══ Data for analysis
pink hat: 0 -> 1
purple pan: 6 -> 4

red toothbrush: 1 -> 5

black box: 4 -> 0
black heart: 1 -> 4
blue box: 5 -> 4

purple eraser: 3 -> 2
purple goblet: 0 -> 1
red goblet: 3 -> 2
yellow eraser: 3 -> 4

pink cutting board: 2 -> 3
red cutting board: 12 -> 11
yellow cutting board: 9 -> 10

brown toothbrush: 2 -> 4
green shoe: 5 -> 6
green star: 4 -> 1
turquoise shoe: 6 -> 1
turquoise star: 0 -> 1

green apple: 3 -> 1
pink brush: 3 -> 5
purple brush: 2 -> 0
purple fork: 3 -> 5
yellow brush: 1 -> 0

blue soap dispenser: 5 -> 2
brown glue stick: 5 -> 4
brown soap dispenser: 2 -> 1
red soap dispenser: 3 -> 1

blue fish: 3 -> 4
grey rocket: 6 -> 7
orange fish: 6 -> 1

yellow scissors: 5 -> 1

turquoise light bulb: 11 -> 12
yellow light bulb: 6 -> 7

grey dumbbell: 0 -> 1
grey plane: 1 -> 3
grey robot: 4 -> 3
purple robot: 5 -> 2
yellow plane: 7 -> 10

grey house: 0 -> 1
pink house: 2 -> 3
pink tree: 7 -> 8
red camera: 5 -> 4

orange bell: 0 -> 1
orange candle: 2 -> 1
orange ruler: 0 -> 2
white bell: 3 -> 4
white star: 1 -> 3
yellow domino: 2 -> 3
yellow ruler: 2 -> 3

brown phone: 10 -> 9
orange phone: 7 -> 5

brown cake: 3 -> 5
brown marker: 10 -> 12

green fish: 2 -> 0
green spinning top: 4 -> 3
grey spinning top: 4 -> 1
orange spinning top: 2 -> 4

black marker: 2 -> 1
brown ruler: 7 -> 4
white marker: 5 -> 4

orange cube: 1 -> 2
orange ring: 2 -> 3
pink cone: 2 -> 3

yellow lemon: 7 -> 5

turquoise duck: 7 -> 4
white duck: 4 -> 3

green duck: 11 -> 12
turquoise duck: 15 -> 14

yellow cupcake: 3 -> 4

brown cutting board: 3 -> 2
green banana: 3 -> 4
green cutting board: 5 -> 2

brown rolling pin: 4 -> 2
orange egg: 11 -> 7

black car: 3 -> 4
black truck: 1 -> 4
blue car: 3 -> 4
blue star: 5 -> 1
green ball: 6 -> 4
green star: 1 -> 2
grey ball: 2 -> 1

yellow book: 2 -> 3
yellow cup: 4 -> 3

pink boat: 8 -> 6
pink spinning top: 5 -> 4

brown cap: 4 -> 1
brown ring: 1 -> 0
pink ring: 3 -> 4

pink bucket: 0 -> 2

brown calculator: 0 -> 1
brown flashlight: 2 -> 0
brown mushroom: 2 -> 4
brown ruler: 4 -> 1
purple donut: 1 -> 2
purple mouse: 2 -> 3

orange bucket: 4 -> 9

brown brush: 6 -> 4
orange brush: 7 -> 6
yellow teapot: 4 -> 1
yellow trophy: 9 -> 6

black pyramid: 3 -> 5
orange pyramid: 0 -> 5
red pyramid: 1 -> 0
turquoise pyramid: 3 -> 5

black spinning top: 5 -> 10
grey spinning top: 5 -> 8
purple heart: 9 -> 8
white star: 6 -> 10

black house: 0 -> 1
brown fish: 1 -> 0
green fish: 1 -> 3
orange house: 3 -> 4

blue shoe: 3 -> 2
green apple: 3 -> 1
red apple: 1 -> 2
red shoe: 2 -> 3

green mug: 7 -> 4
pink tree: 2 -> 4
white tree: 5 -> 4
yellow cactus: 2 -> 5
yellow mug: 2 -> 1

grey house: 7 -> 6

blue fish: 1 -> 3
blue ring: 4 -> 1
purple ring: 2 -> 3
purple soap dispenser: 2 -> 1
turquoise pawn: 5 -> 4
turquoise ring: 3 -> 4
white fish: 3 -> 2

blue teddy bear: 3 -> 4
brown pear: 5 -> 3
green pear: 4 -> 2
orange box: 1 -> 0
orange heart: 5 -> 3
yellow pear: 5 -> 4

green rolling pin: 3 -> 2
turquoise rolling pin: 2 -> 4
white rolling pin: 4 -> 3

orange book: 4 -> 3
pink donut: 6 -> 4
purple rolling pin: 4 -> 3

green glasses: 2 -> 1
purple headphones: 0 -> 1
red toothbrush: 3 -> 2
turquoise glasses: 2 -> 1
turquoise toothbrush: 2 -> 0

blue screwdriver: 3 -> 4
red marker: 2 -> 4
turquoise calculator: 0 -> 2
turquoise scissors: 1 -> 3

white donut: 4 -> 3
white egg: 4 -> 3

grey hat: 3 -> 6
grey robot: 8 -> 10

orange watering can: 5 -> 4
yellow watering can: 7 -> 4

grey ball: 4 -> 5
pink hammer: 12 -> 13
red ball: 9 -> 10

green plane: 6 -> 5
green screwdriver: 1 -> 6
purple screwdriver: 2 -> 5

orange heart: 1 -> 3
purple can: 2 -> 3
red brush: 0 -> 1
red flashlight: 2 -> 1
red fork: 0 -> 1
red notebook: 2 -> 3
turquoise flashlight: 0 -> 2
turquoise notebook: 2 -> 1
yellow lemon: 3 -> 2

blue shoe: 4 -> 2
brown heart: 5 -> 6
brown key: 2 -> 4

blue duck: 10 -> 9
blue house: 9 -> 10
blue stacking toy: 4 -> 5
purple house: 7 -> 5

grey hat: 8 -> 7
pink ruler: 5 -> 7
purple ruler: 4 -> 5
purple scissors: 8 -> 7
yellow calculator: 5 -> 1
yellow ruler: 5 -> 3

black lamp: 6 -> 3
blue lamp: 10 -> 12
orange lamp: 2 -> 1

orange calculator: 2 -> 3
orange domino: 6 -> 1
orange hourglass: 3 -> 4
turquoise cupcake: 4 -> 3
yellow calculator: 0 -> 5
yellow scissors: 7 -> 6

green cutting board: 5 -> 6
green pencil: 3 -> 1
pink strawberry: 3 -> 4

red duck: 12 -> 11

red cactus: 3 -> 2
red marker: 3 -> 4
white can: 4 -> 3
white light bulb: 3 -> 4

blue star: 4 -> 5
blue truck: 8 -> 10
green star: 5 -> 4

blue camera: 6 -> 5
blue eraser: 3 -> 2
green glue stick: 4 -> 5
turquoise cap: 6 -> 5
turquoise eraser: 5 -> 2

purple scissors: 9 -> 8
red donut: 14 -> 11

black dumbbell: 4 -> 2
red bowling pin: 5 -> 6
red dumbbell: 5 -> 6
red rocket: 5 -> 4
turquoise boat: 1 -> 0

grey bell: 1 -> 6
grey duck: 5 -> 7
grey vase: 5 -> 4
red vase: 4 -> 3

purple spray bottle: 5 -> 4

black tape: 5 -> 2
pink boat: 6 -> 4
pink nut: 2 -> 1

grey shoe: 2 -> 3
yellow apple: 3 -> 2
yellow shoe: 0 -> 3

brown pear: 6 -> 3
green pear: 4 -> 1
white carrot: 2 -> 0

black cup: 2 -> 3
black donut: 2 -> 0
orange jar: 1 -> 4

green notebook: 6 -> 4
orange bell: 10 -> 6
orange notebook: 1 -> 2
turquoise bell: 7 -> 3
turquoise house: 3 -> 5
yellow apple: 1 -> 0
════
Work required:
The required output is the exact run of lines from the beginning of the records to the line with "orange candle: 2 -> 1", that line included.

Written solution:
pink hat: 0 -> 1
purple pan: 6 -> 4

red toothbrush: 1 -> 5

black box: 4 -> 0
black heart: 1 -> 4
blue box: 5 -> 4

purple eraser: 3 -> 2
purple goblet: 0 -> 1
red goblet: 3 -> 2
yellow eraser: 3 -> 4

pink cutting board: 2 -> 3
red cutting board: 12 -> 11
yellow cutting board: 9 -> 10

brown toothbrush: 2 -> 4
green shoe: 5 -> 6
green star: 4 -> 1
turquoise shoe: 6 -> 1
turquoise star: 0 -> 1

green apple: 3 -> 1
pink brush: 3 -> 5
purple brush: 2 -> 0
purple fork: 3 -> 5
yellow brush: 1 -> 0

blue soap dispenser: 5 -> 2
brown glue stick: 5 -> 4
brown soap dispenser: 2 -> 1
red soap dispenser: 3 -> 1

blue fish: 3 -> 4
grey rocket: 6 -> 7
orange fish: 6 -> 1

yellow scissors: 5 -> 1

turquoise light bulb: 11 -> 12
yellow light bulb: 6 -> 7

grey dumbbell: 0 -> 1
grey plane: 1 -> 3
grey robot: 4 -> 3
purple robot: 5 -> 2
yellow plane: 7 -> 10

grey house: 0 -> 1
pink house: 2 -> 3
pink tree: 7 -> 8
red camera: 5 -> 4

orange bell: 0 -> 1
orange candle: 2 -> 1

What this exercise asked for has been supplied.